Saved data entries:
-------
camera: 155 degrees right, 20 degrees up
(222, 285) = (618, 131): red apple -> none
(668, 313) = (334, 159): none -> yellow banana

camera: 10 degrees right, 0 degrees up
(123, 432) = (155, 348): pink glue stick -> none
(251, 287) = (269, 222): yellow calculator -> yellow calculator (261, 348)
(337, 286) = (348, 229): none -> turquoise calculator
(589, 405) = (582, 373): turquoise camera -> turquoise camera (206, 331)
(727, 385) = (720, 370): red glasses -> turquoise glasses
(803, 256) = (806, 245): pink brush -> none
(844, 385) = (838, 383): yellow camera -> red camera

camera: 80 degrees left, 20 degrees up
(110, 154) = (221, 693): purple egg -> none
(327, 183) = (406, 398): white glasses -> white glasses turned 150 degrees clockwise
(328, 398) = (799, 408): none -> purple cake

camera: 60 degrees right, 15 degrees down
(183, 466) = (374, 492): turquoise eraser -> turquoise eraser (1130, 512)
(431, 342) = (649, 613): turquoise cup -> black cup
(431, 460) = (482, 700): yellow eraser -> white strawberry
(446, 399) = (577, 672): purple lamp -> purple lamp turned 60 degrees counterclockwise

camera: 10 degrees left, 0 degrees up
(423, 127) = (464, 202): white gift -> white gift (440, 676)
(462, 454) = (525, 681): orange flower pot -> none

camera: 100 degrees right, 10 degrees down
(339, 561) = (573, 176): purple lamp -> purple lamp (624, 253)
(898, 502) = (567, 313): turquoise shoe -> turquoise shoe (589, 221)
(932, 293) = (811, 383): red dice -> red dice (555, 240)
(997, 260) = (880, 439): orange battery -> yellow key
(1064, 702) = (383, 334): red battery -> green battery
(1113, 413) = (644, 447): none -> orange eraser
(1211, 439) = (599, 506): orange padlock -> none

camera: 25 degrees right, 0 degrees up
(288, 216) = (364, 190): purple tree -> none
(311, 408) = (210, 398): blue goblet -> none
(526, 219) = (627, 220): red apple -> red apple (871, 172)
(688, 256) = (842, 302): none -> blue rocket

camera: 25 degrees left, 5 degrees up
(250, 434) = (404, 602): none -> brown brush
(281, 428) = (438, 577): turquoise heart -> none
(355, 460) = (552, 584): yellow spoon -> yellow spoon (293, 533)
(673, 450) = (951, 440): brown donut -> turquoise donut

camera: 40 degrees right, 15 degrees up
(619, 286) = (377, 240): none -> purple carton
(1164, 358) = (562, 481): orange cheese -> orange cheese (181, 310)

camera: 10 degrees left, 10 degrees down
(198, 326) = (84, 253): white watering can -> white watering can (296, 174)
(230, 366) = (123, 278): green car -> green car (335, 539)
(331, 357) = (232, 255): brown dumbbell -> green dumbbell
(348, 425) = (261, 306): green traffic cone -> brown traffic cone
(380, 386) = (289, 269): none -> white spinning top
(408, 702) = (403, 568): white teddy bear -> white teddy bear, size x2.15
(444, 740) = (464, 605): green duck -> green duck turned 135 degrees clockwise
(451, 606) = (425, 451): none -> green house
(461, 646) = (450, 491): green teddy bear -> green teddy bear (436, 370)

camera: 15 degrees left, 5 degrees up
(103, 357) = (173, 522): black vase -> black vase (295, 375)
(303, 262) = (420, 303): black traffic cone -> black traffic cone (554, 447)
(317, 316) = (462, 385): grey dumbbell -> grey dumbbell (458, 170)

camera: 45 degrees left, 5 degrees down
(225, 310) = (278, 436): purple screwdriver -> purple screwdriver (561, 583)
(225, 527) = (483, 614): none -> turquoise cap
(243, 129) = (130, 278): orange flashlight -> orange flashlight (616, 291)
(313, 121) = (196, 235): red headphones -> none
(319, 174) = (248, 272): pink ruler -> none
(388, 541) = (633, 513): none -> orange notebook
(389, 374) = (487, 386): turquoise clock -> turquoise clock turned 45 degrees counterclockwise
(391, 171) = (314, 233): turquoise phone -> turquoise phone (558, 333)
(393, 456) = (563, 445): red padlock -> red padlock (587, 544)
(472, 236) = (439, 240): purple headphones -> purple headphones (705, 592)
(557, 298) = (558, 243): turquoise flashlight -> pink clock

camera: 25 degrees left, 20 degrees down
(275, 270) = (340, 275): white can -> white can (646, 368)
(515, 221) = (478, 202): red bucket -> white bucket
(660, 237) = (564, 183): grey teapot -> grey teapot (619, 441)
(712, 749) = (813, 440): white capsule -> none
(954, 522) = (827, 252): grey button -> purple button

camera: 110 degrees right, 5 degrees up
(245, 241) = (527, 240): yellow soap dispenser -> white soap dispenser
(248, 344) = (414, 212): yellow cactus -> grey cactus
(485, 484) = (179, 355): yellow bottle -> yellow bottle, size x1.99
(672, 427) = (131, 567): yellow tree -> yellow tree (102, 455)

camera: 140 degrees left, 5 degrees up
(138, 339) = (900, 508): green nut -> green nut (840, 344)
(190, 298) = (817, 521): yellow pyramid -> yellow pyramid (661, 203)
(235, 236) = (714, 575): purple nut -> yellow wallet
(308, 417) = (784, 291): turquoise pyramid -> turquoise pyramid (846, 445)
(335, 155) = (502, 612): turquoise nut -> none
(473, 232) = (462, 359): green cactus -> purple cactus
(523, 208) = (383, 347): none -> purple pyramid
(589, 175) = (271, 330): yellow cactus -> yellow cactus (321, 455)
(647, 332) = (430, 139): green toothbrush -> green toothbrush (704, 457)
-------
> **Assignment**
Give back exactly the lines above, from the line containing "camera: 10 degrees left, 0 degrees up" through the line containing "(444, 740) = (464, 605): green", with both end lines and nothing more.

> **Output below**
camera: 10 degrees left, 0 degrees up
(423, 127) = (464, 202): white gift -> white gift (440, 676)
(462, 454) = (525, 681): orange flower pot -> none

camera: 100 degrees right, 10 degrees down
(339, 561) = (573, 176): purple lamp -> purple lamp (624, 253)
(898, 502) = (567, 313): turquoise shoe -> turquoise shoe (589, 221)
(932, 293) = (811, 383): red dice -> red dice (555, 240)
(997, 260) = (880, 439): orange battery -> yellow key
(1064, 702) = (383, 334): red battery -> green battery
(1113, 413) = (644, 447): none -> orange eraser
(1211, 439) = (599, 506): orange padlock -> none

camera: 25 degrees right, 0 degrees up
(288, 216) = (364, 190): purple tree -> none
(311, 408) = (210, 398): blue goblet -> none
(526, 219) = (627, 220): red apple -> red apple (871, 172)
(688, 256) = (842, 302): none -> blue rocket

camera: 25 degrees left, 5 degrees up
(250, 434) = (404, 602): none -> brown brush
(281, 428) = (438, 577): turquoise heart -> none
(355, 460) = (552, 584): yellow spoon -> yellow spoon (293, 533)
(673, 450) = (951, 440): brown donut -> turquoise donut

camera: 40 degrees right, 15 degrees up
(619, 286) = (377, 240): none -> purple carton
(1164, 358) = (562, 481): orange cheese -> orange cheese (181, 310)

camera: 10 degrees left, 10 degrees down
(198, 326) = (84, 253): white watering can -> white watering can (296, 174)
(230, 366) = (123, 278): green car -> green car (335, 539)
(331, 357) = (232, 255): brown dumbbell -> green dumbbell
(348, 425) = (261, 306): green traffic cone -> brown traffic cone
(380, 386) = (289, 269): none -> white spinning top
(408, 702) = (403, 568): white teddy bear -> white teddy bear, size x2.15
(444, 740) = (464, 605): green duck -> green duck turned 135 degrees clockwise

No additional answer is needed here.